Change detection outputs:
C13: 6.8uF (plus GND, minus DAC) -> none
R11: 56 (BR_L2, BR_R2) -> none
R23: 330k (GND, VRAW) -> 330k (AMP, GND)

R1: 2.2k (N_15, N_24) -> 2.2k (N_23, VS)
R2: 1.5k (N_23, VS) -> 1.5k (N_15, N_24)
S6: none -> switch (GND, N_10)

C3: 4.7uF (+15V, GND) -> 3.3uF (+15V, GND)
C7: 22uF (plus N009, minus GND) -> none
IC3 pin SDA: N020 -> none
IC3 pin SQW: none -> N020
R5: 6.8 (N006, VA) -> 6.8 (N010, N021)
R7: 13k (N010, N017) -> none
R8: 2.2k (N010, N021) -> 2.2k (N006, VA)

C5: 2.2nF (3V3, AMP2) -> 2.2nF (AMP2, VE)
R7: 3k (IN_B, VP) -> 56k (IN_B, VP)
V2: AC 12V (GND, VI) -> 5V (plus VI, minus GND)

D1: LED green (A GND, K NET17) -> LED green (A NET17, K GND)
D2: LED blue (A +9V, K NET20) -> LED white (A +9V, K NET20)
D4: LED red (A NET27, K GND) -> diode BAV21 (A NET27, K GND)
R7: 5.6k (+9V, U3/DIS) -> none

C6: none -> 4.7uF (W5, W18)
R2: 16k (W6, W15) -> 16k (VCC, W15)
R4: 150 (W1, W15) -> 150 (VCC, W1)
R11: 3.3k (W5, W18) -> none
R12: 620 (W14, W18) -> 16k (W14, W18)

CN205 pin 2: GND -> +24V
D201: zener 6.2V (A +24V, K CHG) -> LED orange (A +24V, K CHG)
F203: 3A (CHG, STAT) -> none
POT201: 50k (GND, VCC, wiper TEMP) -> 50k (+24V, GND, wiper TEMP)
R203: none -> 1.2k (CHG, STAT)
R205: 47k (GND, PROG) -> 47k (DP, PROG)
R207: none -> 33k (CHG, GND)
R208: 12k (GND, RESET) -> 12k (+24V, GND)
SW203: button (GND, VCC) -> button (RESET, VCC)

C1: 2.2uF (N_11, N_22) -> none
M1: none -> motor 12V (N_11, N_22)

REQUIREMENT
Return, from the data above, each line in which the string "STAT" appears.

TASK OUTPUT
F203: 3A (CHG, STAT) -> none
R203: none -> 1.2k (CHG, STAT)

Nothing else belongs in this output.